» **What this task involves**:
Go through the listing below and output exactly the line with "yellow rectangle: (327, 652)", the line with "purple semicircle: (160, 58)", and each line between; omit the rest.

════════════════════

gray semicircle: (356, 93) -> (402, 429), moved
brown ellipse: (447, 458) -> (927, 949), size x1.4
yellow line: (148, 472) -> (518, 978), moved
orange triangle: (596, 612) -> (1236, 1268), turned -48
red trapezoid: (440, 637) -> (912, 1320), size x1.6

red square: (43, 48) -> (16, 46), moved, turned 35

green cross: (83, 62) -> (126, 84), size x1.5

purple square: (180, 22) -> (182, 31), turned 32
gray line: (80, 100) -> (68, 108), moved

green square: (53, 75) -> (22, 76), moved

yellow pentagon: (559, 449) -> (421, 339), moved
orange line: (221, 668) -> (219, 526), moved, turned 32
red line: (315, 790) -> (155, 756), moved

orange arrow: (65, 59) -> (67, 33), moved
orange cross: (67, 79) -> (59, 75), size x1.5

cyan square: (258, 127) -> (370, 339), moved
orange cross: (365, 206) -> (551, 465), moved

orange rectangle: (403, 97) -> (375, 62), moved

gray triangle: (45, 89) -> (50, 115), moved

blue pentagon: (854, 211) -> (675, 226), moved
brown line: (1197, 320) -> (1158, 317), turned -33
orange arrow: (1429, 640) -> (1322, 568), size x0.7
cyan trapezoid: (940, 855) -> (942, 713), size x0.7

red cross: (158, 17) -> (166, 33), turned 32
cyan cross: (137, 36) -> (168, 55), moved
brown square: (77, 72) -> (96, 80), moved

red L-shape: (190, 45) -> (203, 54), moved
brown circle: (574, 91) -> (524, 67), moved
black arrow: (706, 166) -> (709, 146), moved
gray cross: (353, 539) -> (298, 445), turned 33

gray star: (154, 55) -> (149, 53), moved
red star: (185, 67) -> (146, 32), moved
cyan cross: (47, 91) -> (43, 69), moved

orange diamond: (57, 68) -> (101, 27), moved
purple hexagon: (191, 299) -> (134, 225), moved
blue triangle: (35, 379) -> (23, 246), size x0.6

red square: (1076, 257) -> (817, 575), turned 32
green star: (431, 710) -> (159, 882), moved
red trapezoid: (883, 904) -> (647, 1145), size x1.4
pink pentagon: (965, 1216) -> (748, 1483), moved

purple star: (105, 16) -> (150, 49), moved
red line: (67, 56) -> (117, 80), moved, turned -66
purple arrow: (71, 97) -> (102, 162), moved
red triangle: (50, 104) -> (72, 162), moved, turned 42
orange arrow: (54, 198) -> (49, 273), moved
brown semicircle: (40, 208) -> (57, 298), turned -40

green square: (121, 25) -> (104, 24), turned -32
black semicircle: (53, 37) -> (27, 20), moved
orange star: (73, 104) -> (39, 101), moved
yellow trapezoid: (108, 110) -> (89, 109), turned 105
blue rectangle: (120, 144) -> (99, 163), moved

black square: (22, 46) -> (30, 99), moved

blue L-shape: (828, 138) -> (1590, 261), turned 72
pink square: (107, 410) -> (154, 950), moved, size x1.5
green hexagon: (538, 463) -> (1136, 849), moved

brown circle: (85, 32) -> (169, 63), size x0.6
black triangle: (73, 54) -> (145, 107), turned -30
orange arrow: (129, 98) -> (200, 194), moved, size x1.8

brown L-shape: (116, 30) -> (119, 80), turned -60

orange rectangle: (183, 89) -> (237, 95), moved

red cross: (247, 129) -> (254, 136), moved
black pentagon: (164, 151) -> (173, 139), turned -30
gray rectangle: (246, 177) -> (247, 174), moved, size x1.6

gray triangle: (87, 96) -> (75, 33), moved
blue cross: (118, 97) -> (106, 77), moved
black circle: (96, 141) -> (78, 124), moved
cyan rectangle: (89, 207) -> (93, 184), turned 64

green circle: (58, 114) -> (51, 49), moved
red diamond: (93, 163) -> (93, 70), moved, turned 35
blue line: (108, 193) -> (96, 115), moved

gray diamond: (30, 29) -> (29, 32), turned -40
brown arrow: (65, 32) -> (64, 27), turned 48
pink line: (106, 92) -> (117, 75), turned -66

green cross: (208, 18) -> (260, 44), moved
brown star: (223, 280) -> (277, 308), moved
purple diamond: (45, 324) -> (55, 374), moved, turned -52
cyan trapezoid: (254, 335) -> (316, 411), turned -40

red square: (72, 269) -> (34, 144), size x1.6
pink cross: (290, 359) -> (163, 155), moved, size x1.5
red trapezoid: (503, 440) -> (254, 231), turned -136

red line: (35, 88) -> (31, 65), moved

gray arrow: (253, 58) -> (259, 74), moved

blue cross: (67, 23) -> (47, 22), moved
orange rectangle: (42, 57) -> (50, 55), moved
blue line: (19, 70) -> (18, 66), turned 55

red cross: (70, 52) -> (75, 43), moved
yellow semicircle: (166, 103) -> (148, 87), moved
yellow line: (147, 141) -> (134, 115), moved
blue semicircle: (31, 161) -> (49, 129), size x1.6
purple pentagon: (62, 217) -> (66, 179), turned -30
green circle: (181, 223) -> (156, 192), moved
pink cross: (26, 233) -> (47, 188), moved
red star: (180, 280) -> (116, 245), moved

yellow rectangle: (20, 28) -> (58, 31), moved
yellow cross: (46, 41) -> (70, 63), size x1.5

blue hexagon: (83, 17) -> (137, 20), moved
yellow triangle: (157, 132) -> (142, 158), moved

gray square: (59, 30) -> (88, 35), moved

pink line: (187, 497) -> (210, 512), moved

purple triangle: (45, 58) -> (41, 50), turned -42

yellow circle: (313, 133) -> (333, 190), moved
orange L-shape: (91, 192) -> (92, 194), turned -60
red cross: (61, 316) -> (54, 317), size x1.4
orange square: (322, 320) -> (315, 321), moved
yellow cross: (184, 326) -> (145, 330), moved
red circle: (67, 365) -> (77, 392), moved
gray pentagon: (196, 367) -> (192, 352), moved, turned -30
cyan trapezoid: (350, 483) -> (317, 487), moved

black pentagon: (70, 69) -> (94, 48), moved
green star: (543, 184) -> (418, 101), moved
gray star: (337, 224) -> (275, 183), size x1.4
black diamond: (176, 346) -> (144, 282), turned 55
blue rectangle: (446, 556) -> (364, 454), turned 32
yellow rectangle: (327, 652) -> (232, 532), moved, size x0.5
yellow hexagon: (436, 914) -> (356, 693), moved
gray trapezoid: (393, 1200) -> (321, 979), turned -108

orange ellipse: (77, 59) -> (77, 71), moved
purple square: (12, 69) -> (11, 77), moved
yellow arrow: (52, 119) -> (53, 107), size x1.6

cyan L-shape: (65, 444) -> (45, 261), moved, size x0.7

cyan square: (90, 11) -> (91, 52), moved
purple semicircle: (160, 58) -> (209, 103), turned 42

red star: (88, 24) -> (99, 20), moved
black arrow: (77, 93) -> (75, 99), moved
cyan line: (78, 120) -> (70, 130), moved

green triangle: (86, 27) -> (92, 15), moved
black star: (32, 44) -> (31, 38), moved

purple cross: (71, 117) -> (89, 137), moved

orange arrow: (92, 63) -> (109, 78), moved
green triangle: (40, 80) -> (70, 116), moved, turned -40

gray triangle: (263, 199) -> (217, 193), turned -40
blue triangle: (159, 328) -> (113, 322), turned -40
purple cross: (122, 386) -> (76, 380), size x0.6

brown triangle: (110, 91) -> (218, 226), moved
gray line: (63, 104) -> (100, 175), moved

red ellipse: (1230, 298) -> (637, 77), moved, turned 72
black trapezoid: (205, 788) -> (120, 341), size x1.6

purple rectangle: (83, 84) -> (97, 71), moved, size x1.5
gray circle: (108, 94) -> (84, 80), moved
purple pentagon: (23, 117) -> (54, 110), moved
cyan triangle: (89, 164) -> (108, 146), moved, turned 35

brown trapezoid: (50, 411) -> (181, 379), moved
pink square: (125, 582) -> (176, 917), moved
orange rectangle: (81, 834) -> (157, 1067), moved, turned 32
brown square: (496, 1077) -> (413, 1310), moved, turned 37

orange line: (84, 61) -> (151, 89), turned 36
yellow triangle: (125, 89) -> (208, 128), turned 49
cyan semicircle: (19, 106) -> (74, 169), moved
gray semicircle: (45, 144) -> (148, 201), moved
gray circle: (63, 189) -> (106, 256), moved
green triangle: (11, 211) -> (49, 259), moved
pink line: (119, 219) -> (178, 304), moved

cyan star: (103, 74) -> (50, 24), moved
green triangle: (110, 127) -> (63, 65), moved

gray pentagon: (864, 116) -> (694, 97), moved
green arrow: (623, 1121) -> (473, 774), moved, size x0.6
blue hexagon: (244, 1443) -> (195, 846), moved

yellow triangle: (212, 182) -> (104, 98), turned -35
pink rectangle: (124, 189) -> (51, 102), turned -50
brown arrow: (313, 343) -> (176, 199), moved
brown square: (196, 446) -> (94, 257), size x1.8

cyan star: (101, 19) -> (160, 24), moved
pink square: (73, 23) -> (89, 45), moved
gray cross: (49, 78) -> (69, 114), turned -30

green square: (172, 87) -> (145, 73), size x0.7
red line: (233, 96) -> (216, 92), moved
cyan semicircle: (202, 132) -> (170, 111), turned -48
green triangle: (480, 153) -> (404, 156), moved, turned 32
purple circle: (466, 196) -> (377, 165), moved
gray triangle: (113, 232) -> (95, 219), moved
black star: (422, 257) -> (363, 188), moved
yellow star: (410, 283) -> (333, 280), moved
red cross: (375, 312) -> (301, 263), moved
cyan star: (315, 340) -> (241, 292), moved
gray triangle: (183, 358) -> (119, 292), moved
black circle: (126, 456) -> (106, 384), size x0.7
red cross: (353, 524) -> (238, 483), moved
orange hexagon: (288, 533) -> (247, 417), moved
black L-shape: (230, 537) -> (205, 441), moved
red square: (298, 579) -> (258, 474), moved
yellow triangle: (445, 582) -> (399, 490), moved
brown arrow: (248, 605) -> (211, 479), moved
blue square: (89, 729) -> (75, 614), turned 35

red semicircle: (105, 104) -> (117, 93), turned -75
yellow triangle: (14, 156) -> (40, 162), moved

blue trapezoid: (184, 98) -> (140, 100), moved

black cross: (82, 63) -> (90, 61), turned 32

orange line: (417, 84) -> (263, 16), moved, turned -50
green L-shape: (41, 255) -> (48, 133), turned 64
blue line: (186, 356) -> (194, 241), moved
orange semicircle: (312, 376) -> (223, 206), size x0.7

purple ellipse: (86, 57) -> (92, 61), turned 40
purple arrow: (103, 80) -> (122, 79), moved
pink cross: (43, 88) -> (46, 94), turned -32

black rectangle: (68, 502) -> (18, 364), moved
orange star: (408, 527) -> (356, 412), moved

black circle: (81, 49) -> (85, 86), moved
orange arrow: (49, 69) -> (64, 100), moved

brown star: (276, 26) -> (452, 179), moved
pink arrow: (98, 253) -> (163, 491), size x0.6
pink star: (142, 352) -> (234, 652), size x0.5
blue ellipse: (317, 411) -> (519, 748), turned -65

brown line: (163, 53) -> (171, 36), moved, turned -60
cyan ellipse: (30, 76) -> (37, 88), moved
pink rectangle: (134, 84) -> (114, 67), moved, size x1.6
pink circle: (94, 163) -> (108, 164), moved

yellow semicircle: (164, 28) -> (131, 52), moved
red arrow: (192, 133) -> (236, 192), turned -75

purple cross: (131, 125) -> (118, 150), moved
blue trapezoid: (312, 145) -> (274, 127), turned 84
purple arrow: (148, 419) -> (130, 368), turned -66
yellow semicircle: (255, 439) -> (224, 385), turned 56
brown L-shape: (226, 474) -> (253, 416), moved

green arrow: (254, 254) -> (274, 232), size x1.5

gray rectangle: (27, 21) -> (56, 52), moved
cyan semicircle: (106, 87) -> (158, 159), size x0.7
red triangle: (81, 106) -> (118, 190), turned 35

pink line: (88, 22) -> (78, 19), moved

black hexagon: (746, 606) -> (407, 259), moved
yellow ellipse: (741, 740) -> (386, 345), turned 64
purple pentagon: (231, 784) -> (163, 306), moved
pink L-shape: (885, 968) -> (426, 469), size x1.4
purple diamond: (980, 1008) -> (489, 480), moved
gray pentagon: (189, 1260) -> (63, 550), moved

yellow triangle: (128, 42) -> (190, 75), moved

════════════════════

» **Your solution**:
yellow rectangle: (327, 652) -> (232, 532), moved, size x0.5
yellow hexagon: (436, 914) -> (356, 693), moved
gray trapezoid: (393, 1200) -> (321, 979), turned -108

orange ellipse: (77, 59) -> (77, 71), moved
purple square: (12, 69) -> (11, 77), moved
yellow arrow: (52, 119) -> (53, 107), size x1.6

cyan L-shape: (65, 444) -> (45, 261), moved, size x0.7

cyan square: (90, 11) -> (91, 52), moved
purple semicircle: (160, 58) -> (209, 103), turned 42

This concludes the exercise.